## Task item
Only the lines from the one with "pink domino [223,370,276,400]" to the end of the data below should be given again, exactly as written.

## Exercise data
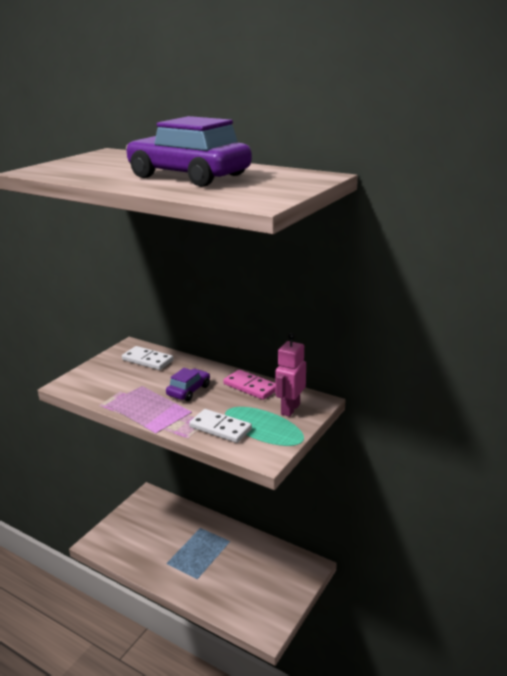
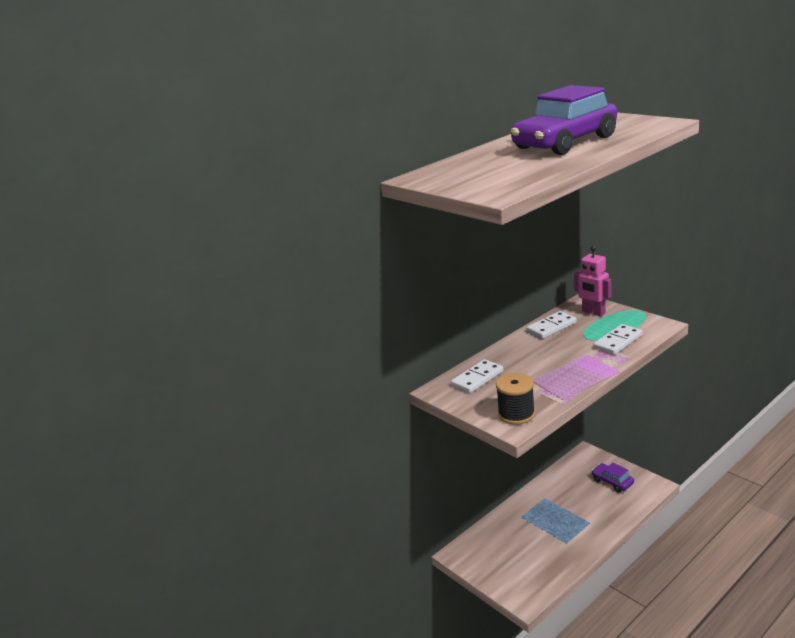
camera: 70 degrees left, 0 degrees up
purple car [166,368,210,401] -> purple car moved to [592,463,634,493]
pink domino [223,370,276,400] -> white domino [526,311,576,339]
none -> black spool [496,373,535,425]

## Finished exercise
pink domino [223,370,276,400] -> white domino [526,311,576,339]
none -> black spool [496,373,535,425]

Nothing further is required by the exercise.